Supplied records
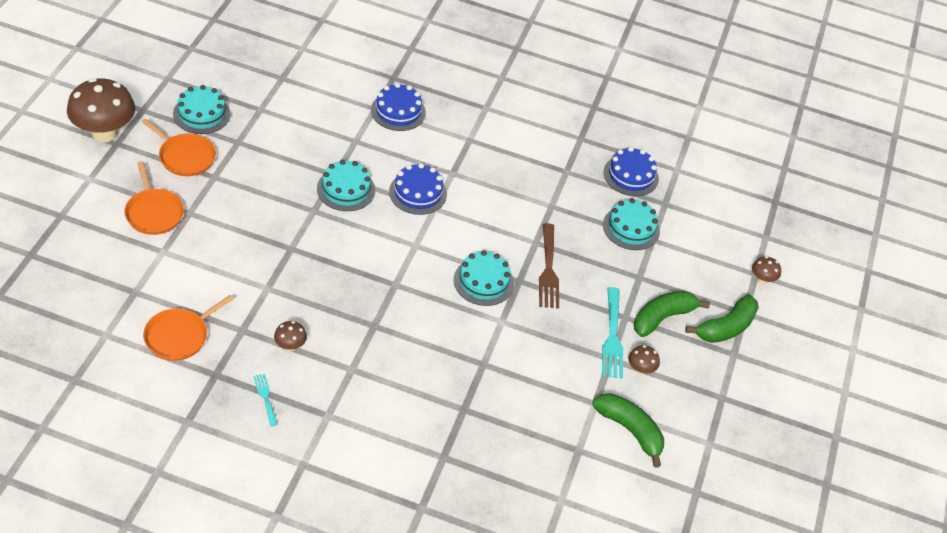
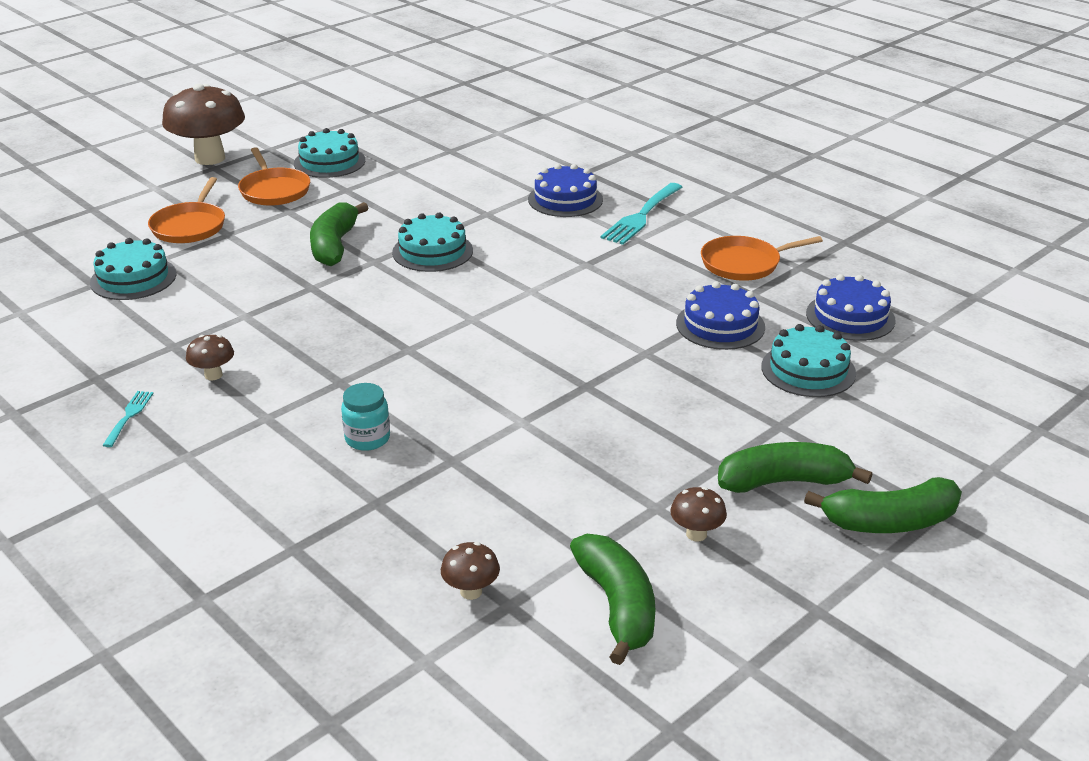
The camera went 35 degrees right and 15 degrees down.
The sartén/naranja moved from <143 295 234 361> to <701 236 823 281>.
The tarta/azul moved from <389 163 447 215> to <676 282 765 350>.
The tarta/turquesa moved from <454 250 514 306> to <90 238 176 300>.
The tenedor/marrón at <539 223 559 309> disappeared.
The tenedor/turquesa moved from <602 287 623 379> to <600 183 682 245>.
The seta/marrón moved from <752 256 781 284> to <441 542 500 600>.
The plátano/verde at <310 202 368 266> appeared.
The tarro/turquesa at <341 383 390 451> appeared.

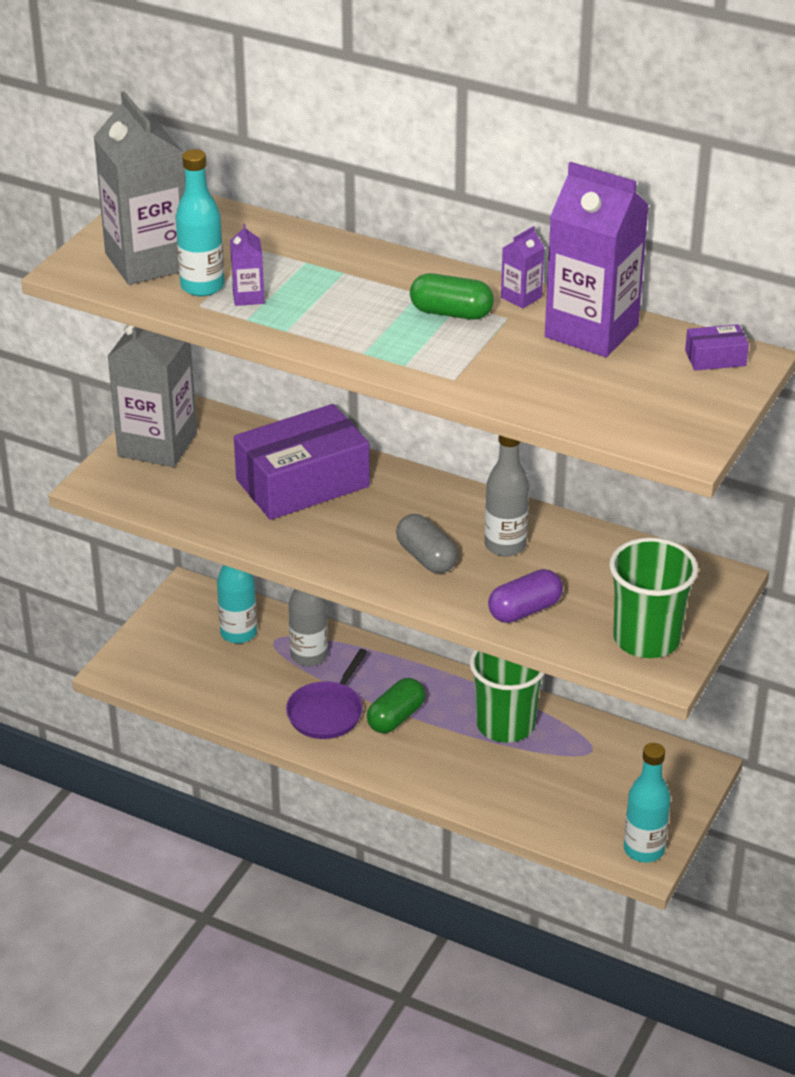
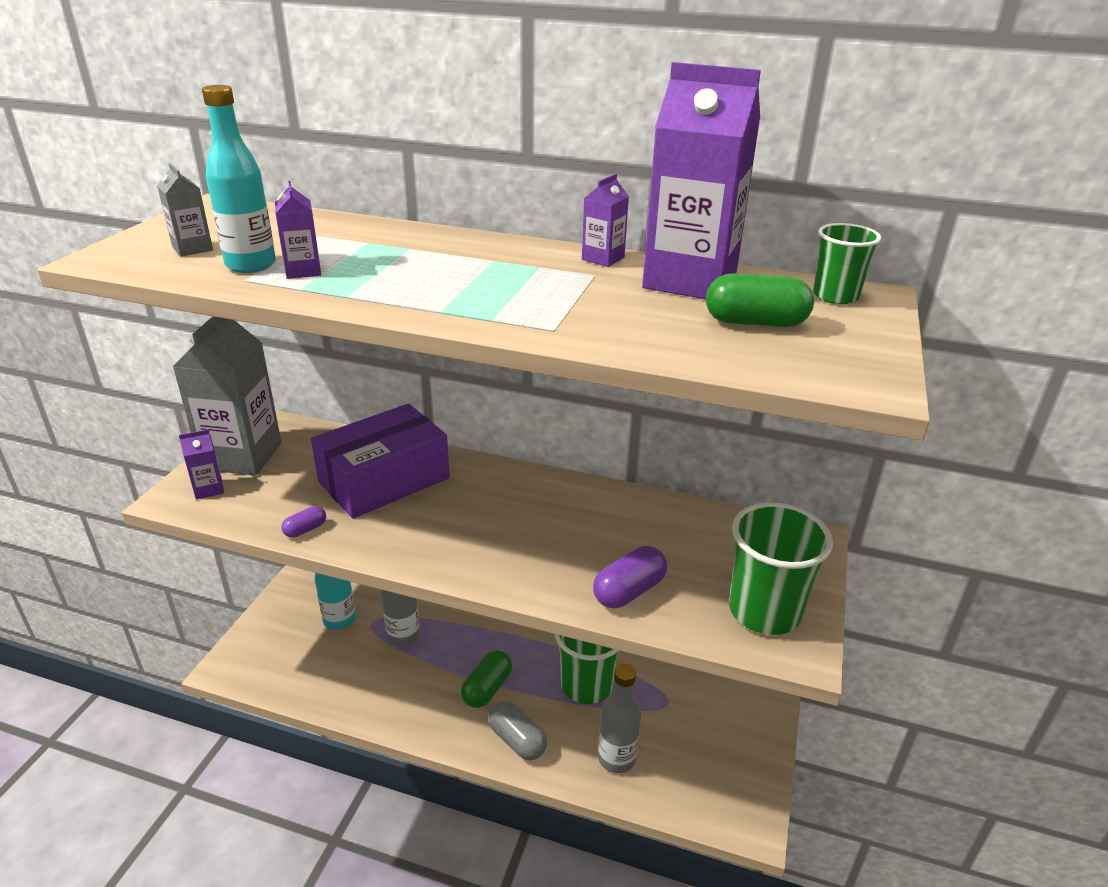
The camera went 10 degrees left and 5 degrees down.
The cartón de leche/gris at <93 91 185 285> changed to 0.43 times the size.
The sartén/morado at <286 649 367 739> disappeared.
The cápsula/gris moved from <396 514 458 573> to <488 701 547 760>.
The cápsula/verde moved from <410 273 494 320> to <706 273 814 327>.
The botella/gris moved from <485 435 529 557> to <598 664 641 773>.
The botella/turquesa at <624 743 671 863> disappeared.
The caja/morado at <685 324 749 371> was replaced by the vaso/verde at <813 223 881 304>.
The cartón de leche/morado at <179 429 224 499> appeared.
The cápsula/morado at <282 506 326 538> appeared.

Task goal
Where a line in the records above holds the string "marrón", it counts toward the total; give that total alone.

Written solution
2